## WHAT IS BEING ASKED
Extract from the entries below, exactly as given, only the lines from the line containing "333 790 416" to the line containing "379 231 434", both lines included.

▬▬▬▬▬▬▬▬▬▬

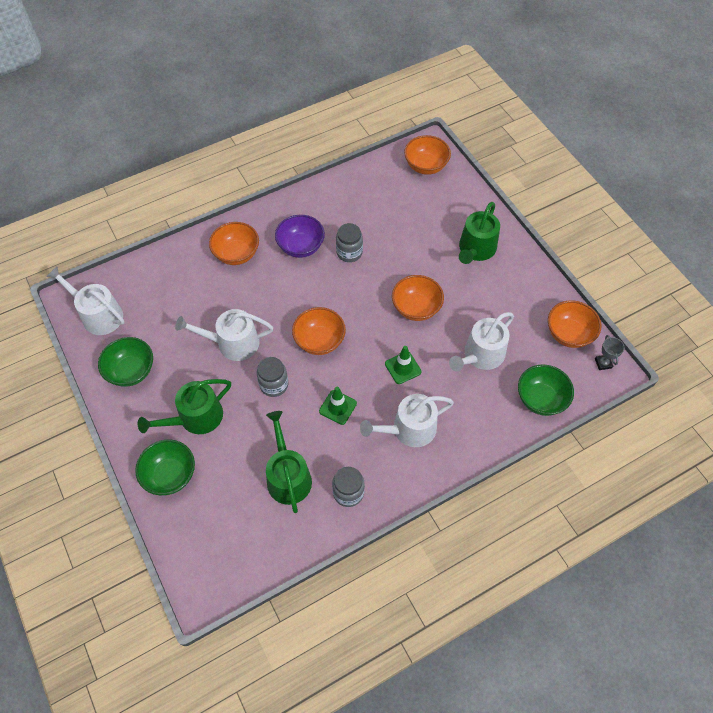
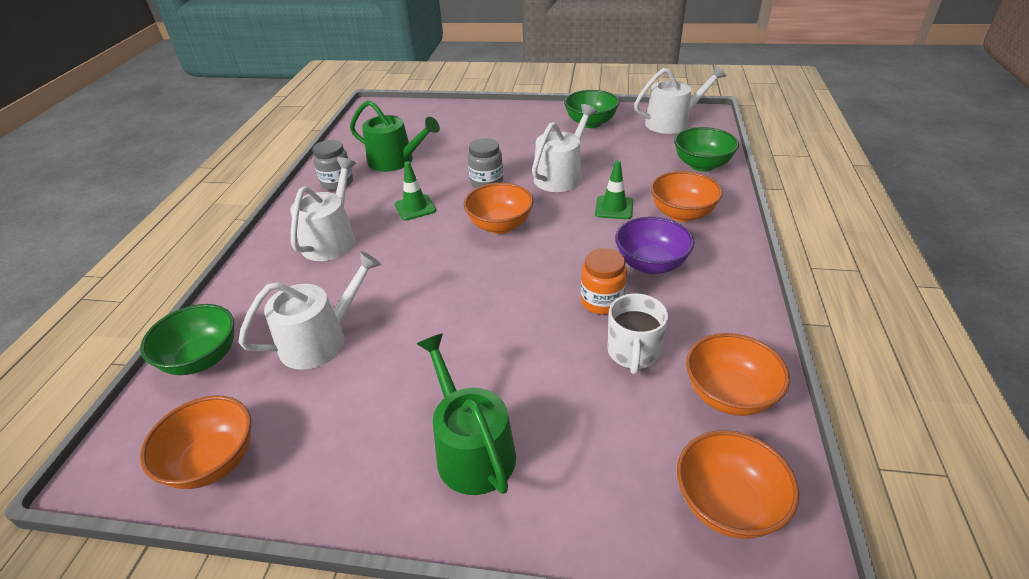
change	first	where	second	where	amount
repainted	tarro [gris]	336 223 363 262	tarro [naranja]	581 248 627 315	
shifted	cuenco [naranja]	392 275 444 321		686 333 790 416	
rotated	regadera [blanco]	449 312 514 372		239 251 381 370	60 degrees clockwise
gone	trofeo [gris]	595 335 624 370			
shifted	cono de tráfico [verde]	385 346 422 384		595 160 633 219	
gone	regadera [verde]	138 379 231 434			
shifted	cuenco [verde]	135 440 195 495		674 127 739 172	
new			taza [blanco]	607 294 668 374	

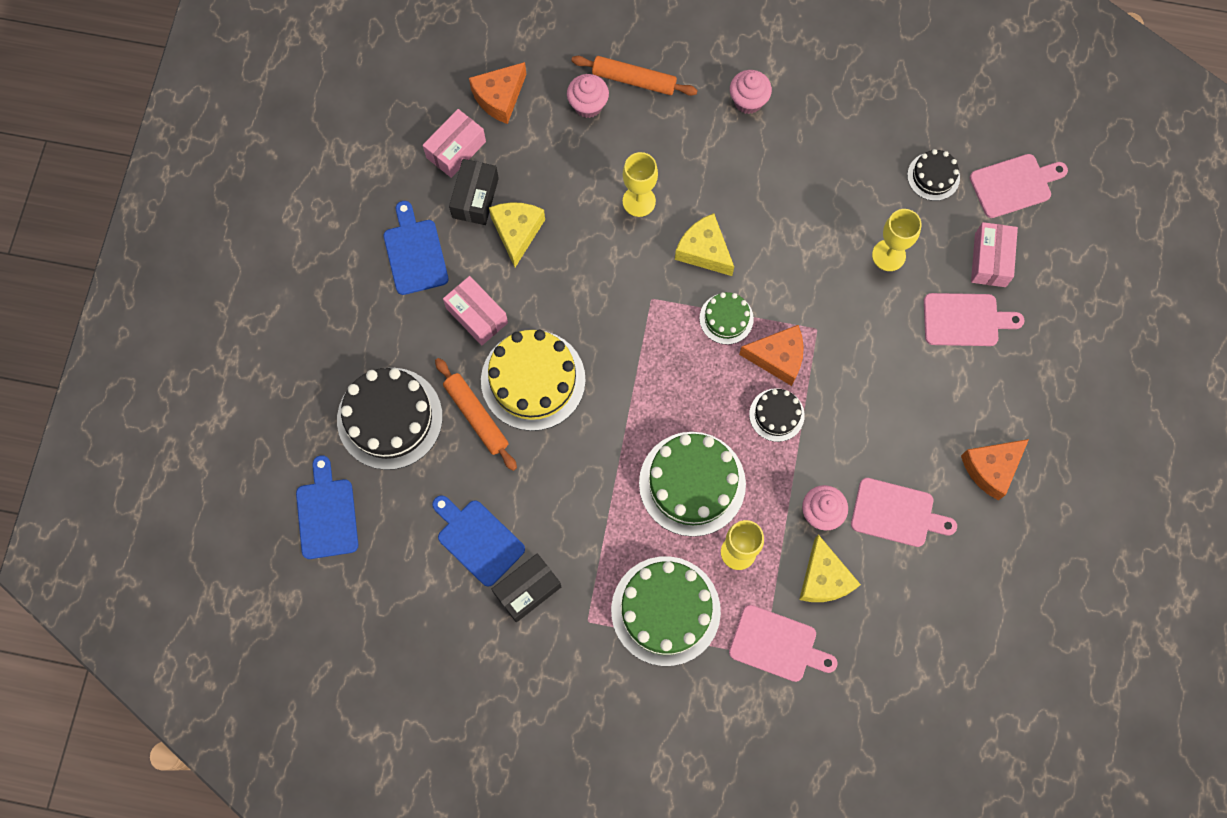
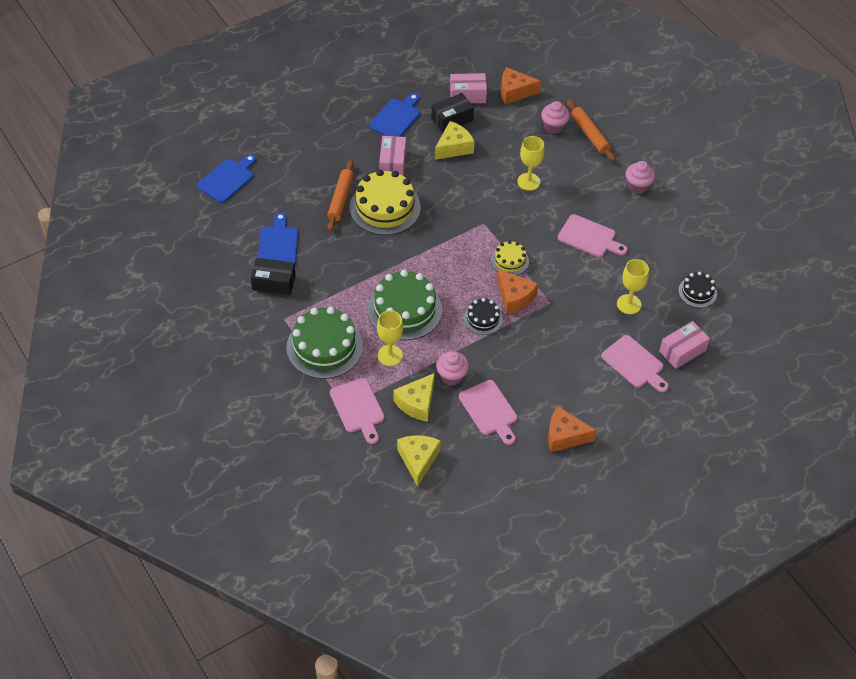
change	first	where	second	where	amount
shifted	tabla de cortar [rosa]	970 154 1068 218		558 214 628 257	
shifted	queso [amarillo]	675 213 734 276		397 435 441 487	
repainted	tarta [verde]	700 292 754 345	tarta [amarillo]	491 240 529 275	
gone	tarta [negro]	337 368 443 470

▬▬▬▬▬▬▬▬▬▬

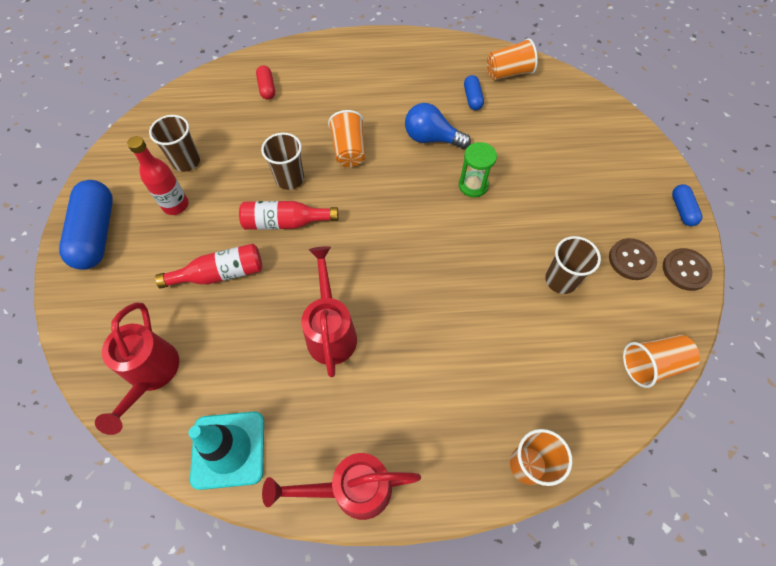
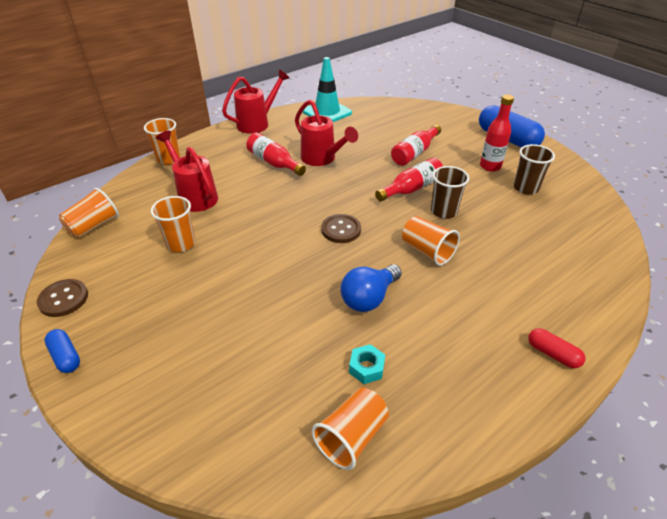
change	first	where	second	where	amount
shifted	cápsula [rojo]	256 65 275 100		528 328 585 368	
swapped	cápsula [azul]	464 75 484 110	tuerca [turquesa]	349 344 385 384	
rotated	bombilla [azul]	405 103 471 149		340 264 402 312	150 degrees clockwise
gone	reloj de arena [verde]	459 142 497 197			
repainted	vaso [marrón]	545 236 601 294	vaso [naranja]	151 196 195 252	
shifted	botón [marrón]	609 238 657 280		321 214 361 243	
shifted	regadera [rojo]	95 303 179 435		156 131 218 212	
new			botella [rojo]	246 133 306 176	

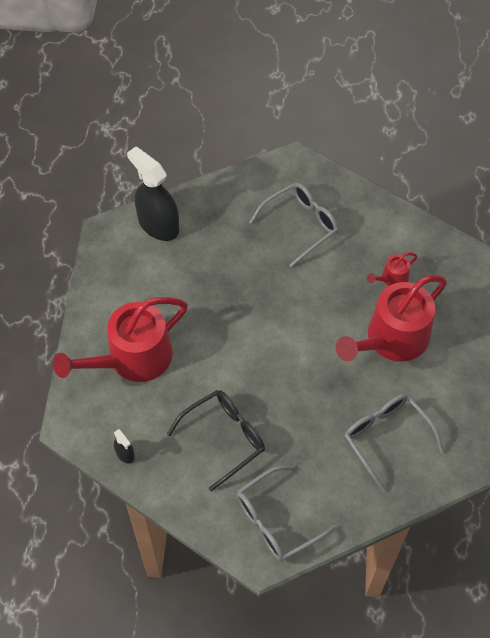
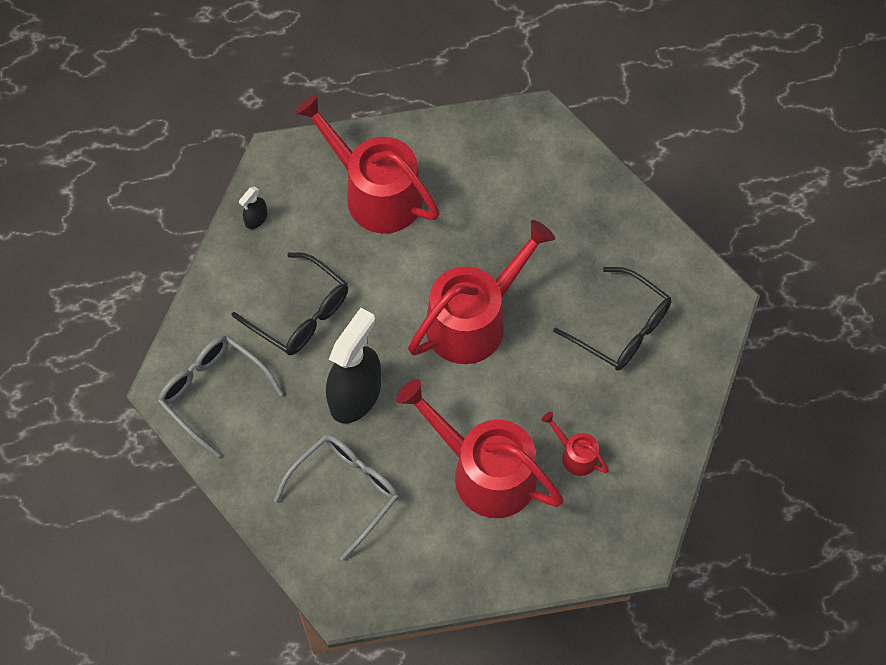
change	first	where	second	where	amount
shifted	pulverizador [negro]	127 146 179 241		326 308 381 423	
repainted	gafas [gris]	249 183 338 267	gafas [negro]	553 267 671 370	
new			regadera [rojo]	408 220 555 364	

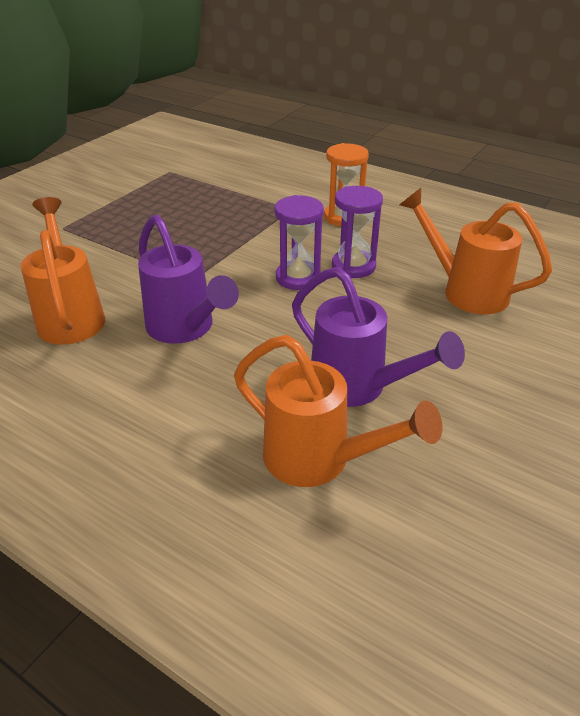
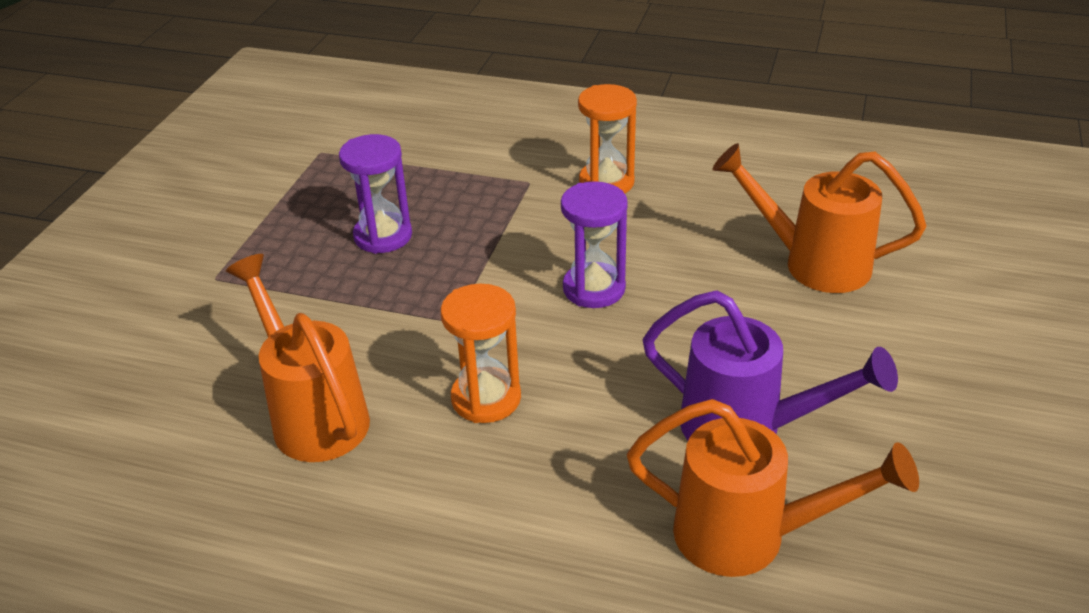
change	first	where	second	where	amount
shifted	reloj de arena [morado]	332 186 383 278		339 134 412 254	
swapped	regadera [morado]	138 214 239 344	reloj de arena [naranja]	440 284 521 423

▬▬▬▬▬▬▬▬▬▬

## RESPONSE
shifted	cuenco [naranja]	392 275 444 321		686 333 790 416	
rotated	regadera [blanco]	449 312 514 372		239 251 381 370	60 degrees clockwise
gone	trofeo [gris]	595 335 624 370			
shifted	cono de tráfico [verde]	385 346 422 384		595 160 633 219	
gone	regadera [verde]	138 379 231 434			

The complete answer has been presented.